**What to do:**
Starting with the first line and ending with the last, copy the entries word for word.

Entries taken from a collection:

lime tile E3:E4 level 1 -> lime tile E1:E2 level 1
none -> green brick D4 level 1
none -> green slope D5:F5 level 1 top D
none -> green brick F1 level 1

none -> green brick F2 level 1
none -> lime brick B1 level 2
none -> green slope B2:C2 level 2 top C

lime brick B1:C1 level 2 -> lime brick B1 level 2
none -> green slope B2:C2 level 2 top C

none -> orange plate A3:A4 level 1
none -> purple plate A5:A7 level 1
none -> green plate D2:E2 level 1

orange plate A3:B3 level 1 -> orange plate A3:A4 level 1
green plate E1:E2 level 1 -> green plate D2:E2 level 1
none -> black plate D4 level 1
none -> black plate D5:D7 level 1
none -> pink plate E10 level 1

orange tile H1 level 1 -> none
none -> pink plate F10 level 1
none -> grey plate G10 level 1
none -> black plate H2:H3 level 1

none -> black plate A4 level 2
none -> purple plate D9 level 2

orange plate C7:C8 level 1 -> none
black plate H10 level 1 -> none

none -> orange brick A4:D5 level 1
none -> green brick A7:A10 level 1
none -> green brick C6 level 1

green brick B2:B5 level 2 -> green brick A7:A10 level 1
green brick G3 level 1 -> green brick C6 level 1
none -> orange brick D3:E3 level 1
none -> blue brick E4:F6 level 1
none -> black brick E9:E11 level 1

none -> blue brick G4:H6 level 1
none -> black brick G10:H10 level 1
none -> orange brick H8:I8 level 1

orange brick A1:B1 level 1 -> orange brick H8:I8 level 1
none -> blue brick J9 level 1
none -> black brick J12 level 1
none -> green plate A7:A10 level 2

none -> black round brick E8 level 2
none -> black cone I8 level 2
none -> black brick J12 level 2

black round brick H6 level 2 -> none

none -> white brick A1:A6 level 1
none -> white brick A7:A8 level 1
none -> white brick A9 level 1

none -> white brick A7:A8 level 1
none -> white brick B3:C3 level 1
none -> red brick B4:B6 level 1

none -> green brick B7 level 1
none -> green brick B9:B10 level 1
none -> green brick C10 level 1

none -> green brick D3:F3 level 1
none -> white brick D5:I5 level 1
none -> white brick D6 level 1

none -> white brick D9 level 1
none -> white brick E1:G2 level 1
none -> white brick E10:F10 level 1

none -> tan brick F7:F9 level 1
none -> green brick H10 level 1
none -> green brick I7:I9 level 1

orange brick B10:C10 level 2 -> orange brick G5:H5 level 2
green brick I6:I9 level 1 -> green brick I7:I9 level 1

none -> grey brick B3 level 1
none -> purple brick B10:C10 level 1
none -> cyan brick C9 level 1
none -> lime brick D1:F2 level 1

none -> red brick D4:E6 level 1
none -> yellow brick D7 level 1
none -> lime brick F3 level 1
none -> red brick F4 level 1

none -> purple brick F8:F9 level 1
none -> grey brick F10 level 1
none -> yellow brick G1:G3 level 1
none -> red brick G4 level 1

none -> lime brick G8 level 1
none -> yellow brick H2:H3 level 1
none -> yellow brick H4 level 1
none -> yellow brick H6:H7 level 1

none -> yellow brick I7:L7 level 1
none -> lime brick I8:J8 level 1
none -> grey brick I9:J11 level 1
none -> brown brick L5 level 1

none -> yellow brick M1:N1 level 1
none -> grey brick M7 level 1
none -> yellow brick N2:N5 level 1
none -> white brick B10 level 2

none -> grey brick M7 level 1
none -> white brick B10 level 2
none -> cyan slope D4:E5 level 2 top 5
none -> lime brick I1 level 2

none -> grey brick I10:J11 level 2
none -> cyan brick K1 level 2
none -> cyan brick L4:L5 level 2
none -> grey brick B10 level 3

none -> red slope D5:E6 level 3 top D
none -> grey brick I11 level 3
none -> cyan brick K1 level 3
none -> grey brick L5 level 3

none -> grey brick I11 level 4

**Result of the task:**
lime tile E3:E4 level 1 -> lime tile E1:E2 level 1
none -> green brick D4 level 1
none -> green slope D5:F5 level 1 top D
none -> green brick F1 level 1

none -> green brick F2 level 1
none -> lime brick B1 level 2
none -> green slope B2:C2 level 2 top C

lime brick B1:C1 level 2 -> lime brick B1 level 2
none -> green slope B2:C2 level 2 top C

none -> orange plate A3:A4 level 1
none -> purple plate A5:A7 level 1
none -> green plate D2:E2 level 1

orange plate A3:B3 level 1 -> orange plate A3:A4 level 1
green plate E1:E2 level 1 -> green plate D2:E2 level 1
none -> black plate D4 level 1
none -> black plate D5:D7 level 1
none -> pink plate E10 level 1

orange tile H1 level 1 -> none
none -> pink plate F10 level 1
none -> grey plate G10 level 1
none -> black plate H2:H3 level 1

none -> black plate A4 level 2
none -> purple plate D9 level 2

orange plate C7:C8 level 1 -> none
black plate H10 level 1 -> none

none -> orange brick A4:D5 level 1
none -> green brick A7:A10 level 1
none -> green brick C6 level 1

green brick B2:B5 level 2 -> green brick A7:A10 level 1
green brick G3 level 1 -> green brick C6 level 1
none -> orange brick D3:E3 level 1
none -> blue brick E4:F6 level 1
none -> black brick E9:E11 level 1

none -> blue brick G4:H6 level 1
none -> black brick G10:H10 level 1
none -> orange brick H8:I8 level 1

orange brick A1:B1 level 1 -> orange brick H8:I8 level 1
none -> blue brick J9 level 1
none -> black brick J12 level 1
none -> green plate A7:A10 level 2

none -> black round brick E8 level 2
none -> black cone I8 level 2
none -> black brick J12 level 2

black round brick H6 level 2 -> none

none -> white brick A1:A6 level 1
none -> white brick A7:A8 level 1
none -> white brick A9 level 1

none -> white brick A7:A8 level 1
none -> white brick B3:C3 level 1
none -> red brick B4:B6 level 1

none -> green brick B7 level 1
none -> green brick B9:B10 level 1
none -> green brick C10 level 1

none -> green brick D3:F3 level 1
none -> white brick D5:I5 level 1
none -> white brick D6 level 1

none -> white brick D9 level 1
none -> white brick E1:G2 level 1
none -> white brick E10:F10 level 1

none -> tan brick F7:F9 level 1
none -> green brick H10 level 1
none -> green brick I7:I9 level 1

orange brick B10:C10 level 2 -> orange brick G5:H5 level 2
green brick I6:I9 level 1 -> green brick I7:I9 level 1

none -> grey brick B3 level 1
none -> purple brick B10:C10 level 1
none -> cyan brick C9 level 1
none -> lime brick D1:F2 level 1

none -> red brick D4:E6 level 1
none -> yellow brick D7 level 1
none -> lime brick F3 level 1
none -> red brick F4 level 1

none -> purple brick F8:F9 level 1
none -> grey brick F10 level 1
none -> yellow brick G1:G3 level 1
none -> red brick G4 level 1

none -> lime brick G8 level 1
none -> yellow brick H2:H3 level 1
none -> yellow brick H4 level 1
none -> yellow brick H6:H7 level 1

none -> yellow brick I7:L7 level 1
none -> lime brick I8:J8 level 1
none -> grey brick I9:J11 level 1
none -> brown brick L5 level 1

none -> yellow brick M1:N1 level 1
none -> grey brick M7 level 1
none -> yellow brick N2:N5 level 1
none -> white brick B10 level 2

none -> grey brick M7 level 1
none -> white brick B10 level 2
none -> cyan slope D4:E5 level 2 top 5
none -> lime brick I1 level 2

none -> grey brick I10:J11 level 2
none -> cyan brick K1 level 2
none -> cyan brick L4:L5 level 2
none -> grey brick B10 level 3

none -> red slope D5:E6 level 3 top D
none -> grey brick I11 level 3
none -> cyan brick K1 level 3
none -> grey brick L5 level 3

none -> grey brick I11 level 4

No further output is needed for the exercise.